* WHAT THE TASK ASKS *
Locate "(388, 201) = (314, 155): yellow" in the listing below, then output the line holding it and every line after it, exactly and with nothing else.

(SUPPLIED MATERIAL begins)

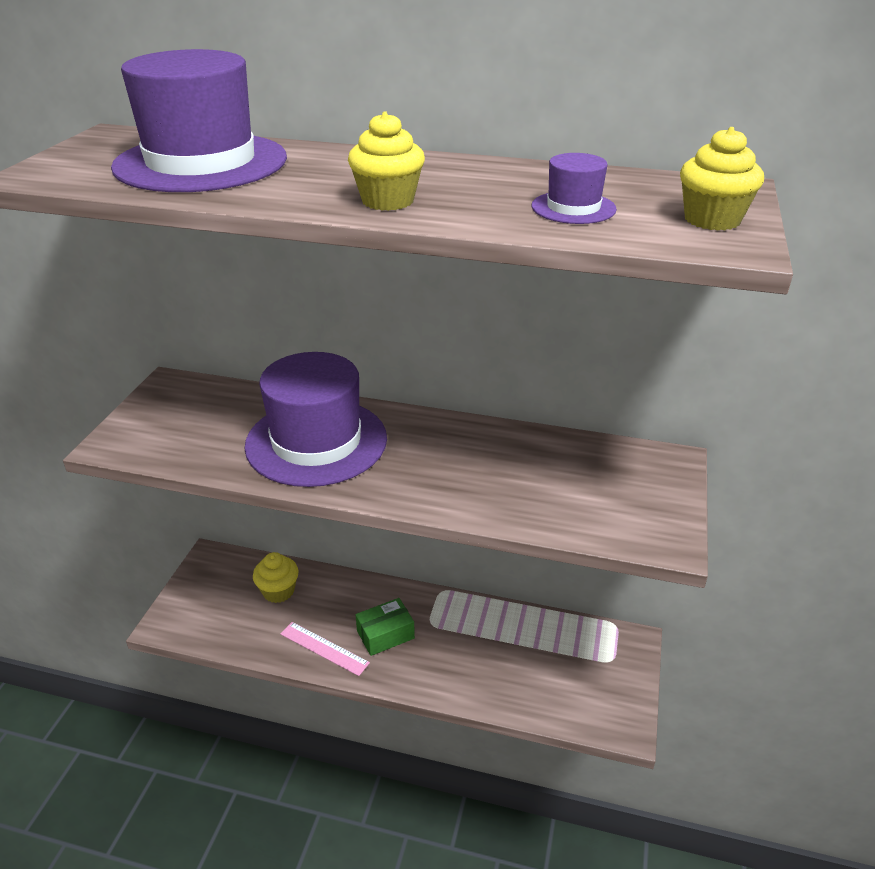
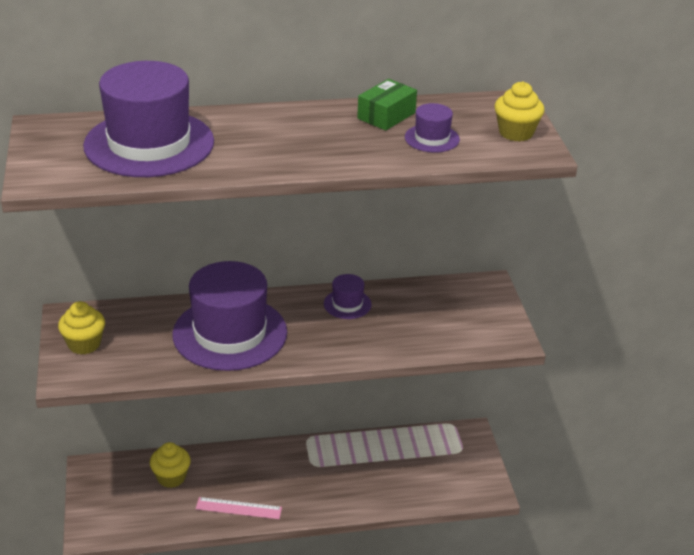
camera: 25 degrees left, 0 degrees up
(385, 634) = (282, 483): green box -> green box (386, 116)
(388, 201) = (314, 155): yellow cupcake -> yellow cupcake (84, 344)
(475, 442) = (347, 304): none -> purple hat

(SUPPLIED MATERIAL ends)

* WRITTEN ANSWER *
(388, 201) = (314, 155): yellow cupcake -> yellow cupcake (84, 344)
(475, 442) = (347, 304): none -> purple hat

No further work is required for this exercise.